§ **Exercise details**: Identify, in the records below, every line where the string "OLED" appears, and copy each such line.

§ **Information shown**:
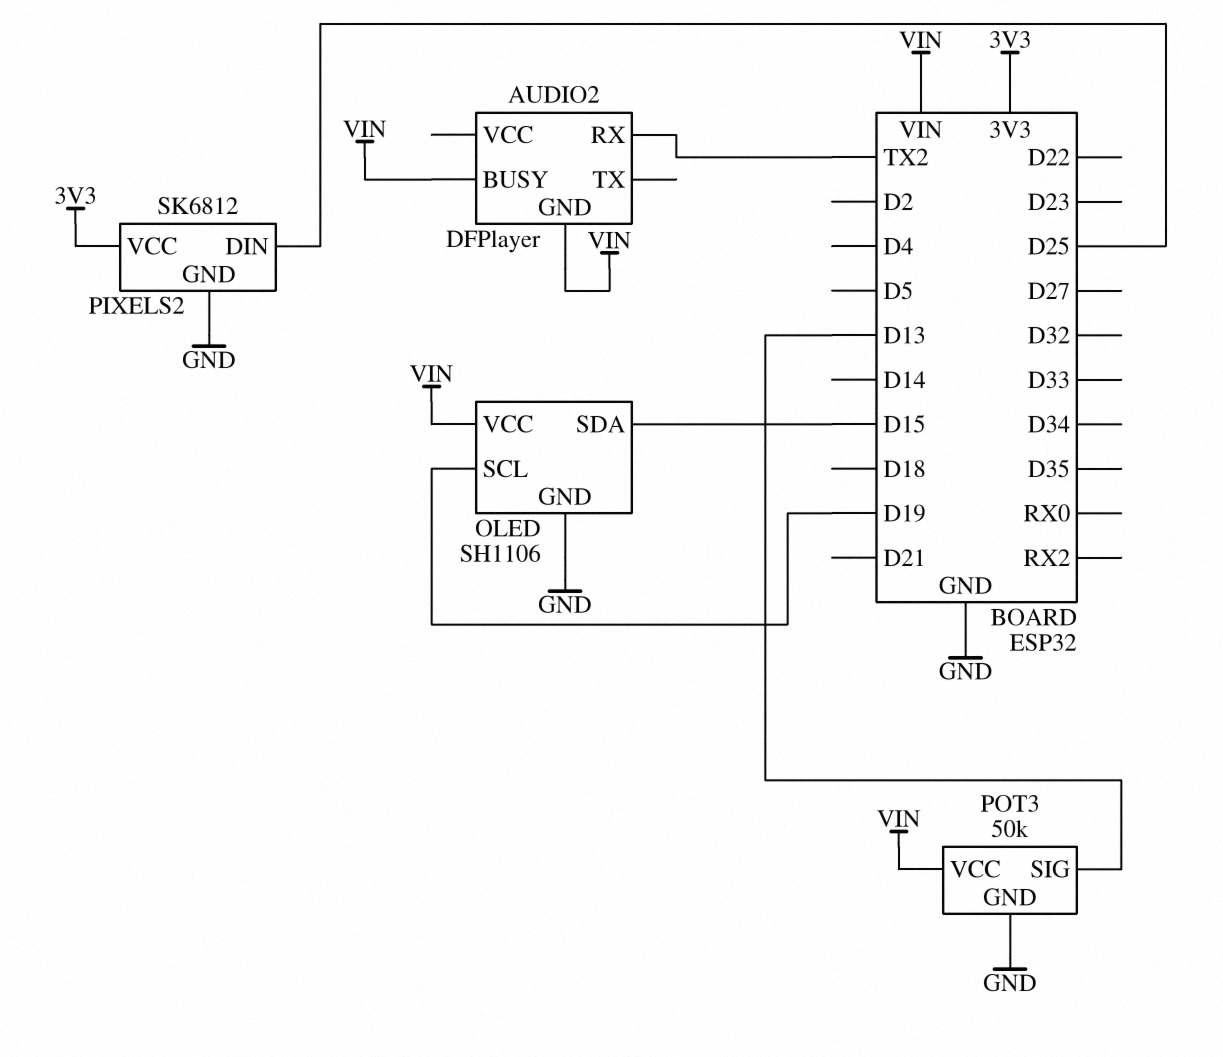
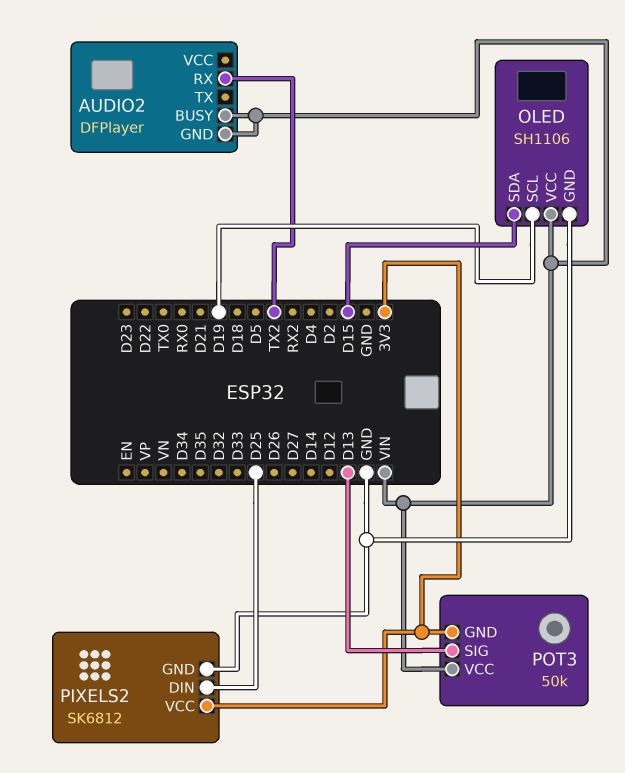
POT3 pin GND: GND -> 3V3

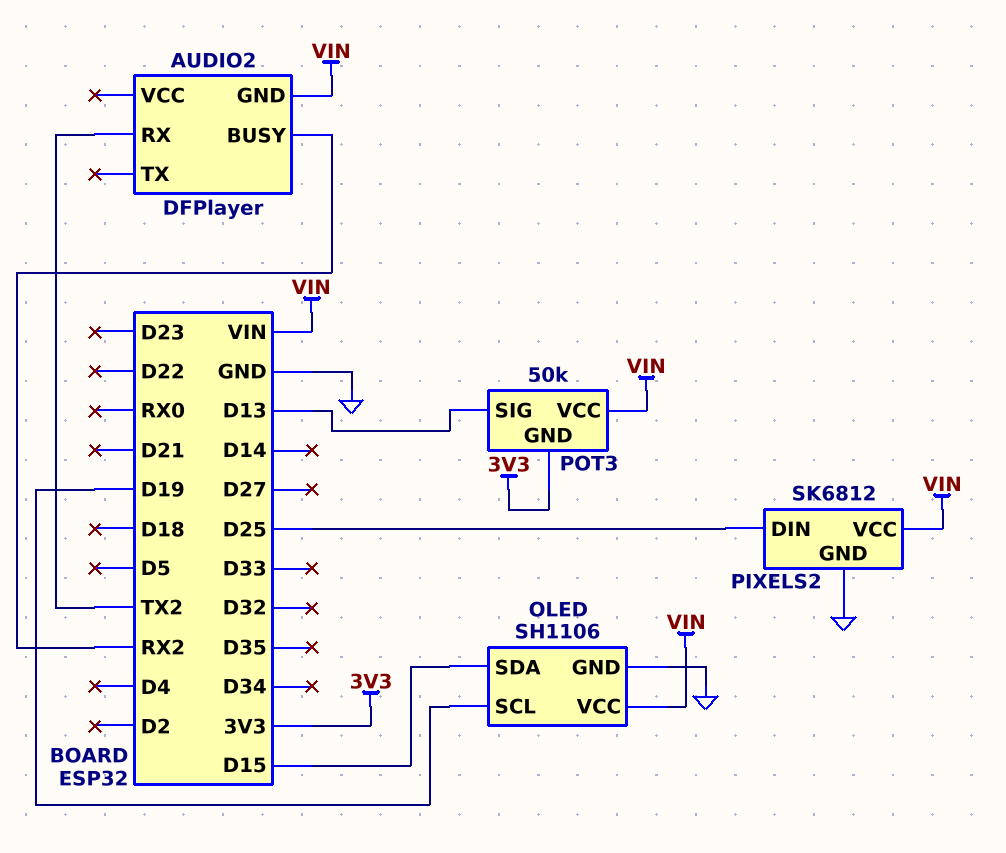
AUDIO2 pin BUSY: VIN -> RX2
PIXELS2 pin VCC: 3V3 -> VIN

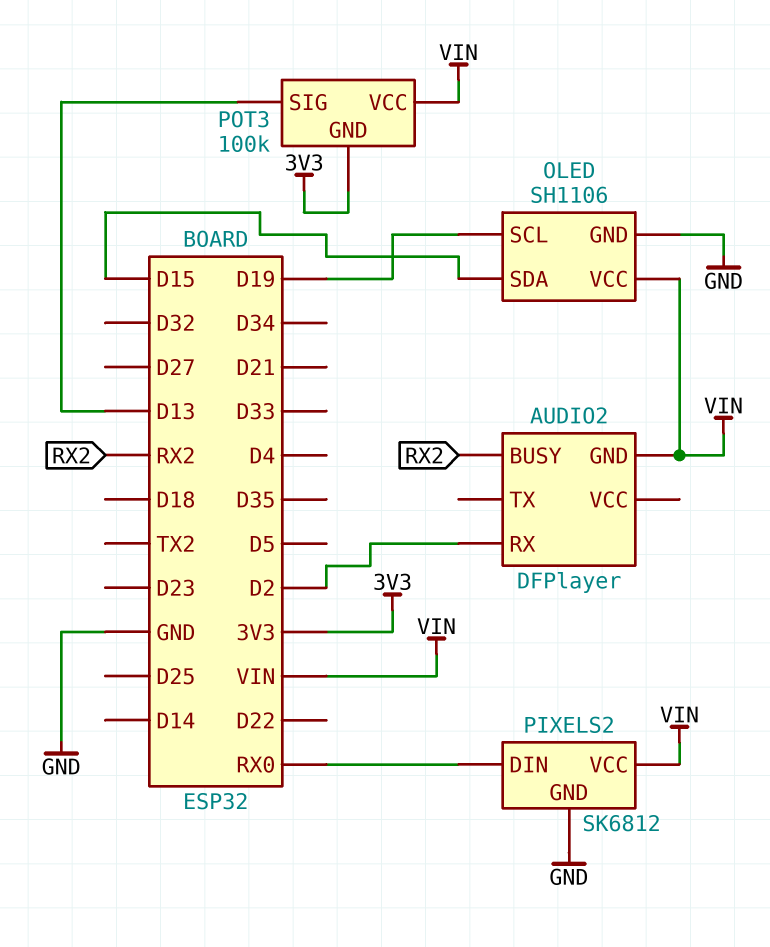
AUDIO2 pin RX: TX2 -> D2
PIXELS2 pin DIN: D25 -> RX0
POT3: 50k -> 100k

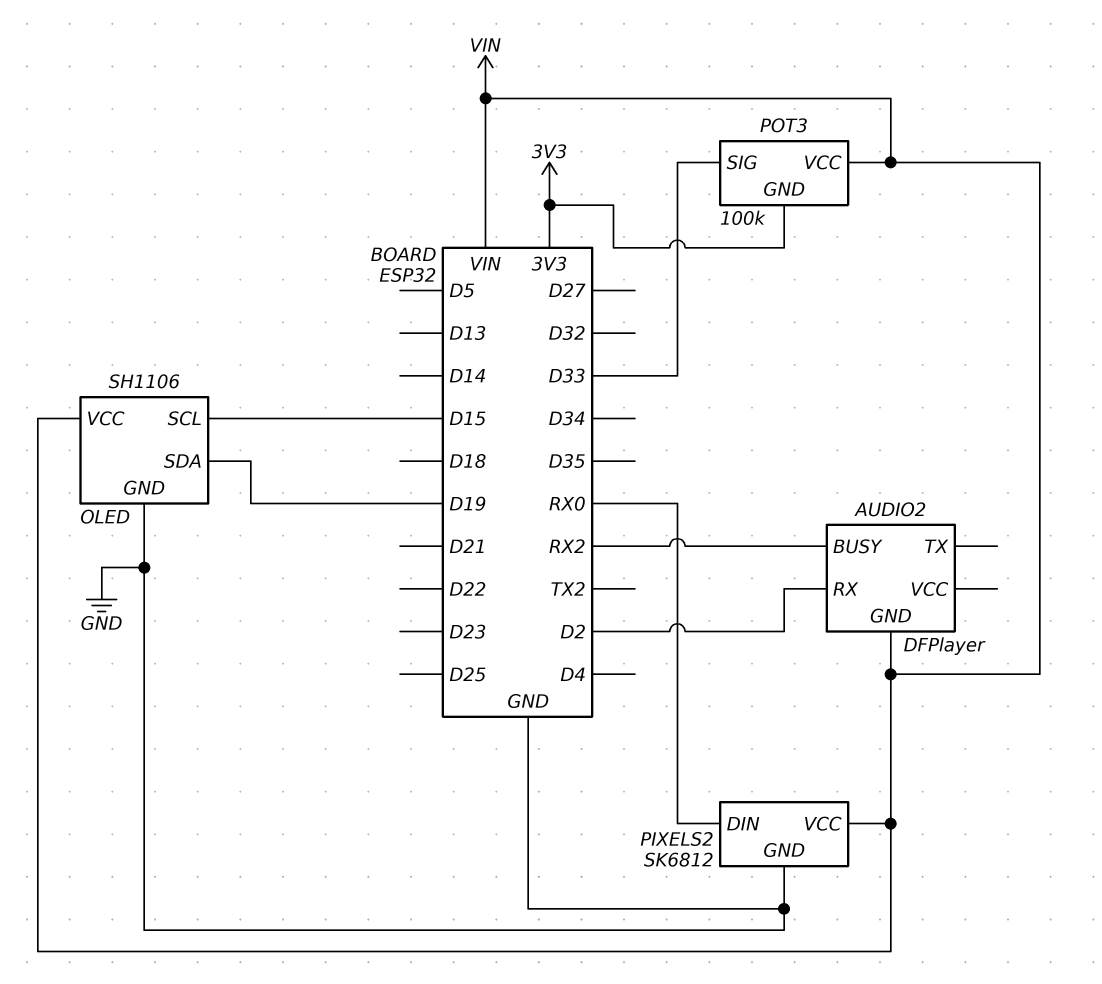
OLED pin SCL: D19 -> D15
OLED pin SDA: D15 -> D19
POT3 pin SIG: D13 -> D33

§ **Task output**:
OLED pin SCL: D19 -> D15
OLED pin SDA: D15 -> D19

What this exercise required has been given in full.